For every line in the records that has the word "orange", make a copy.
*** Opening Record extracts ***
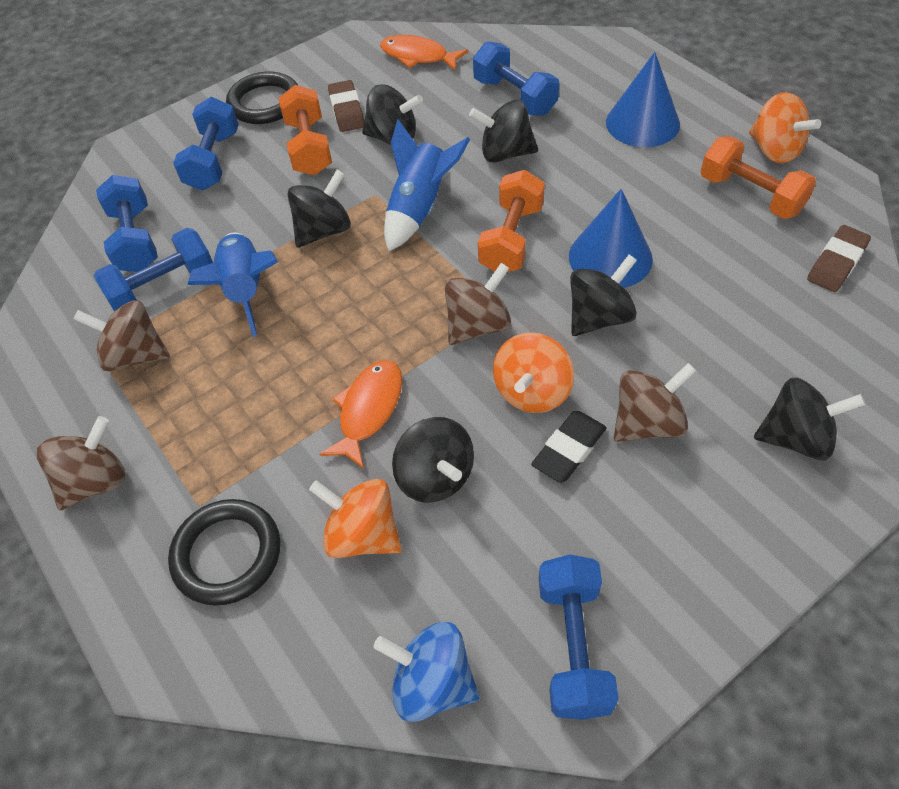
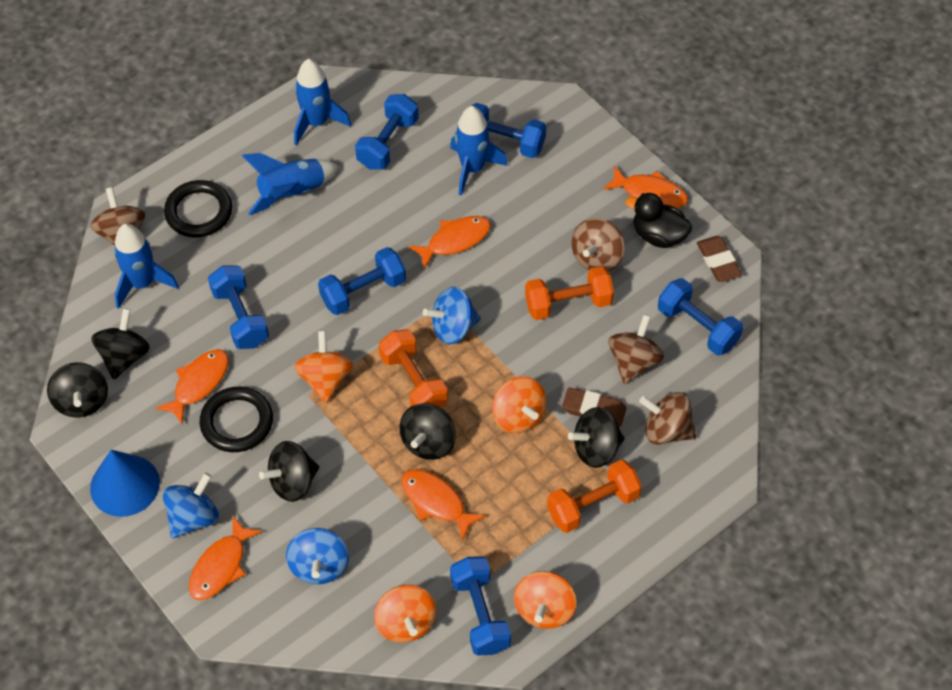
black duck: 0 -> 1
black eraser: 1 -> 0
black spinning top: 6 -> 5
blue cone: 2 -> 1
blue dumbbell: 5 -> 6
blue rocket: 2 -> 4
blue spinning top: 1 -> 3
orange fish: 2 -> 5
orange spinning top: 3 -> 4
*** Closing Record extracts ***
■ Output for this task ■
orange fish: 2 -> 5
orange spinning top: 3 -> 4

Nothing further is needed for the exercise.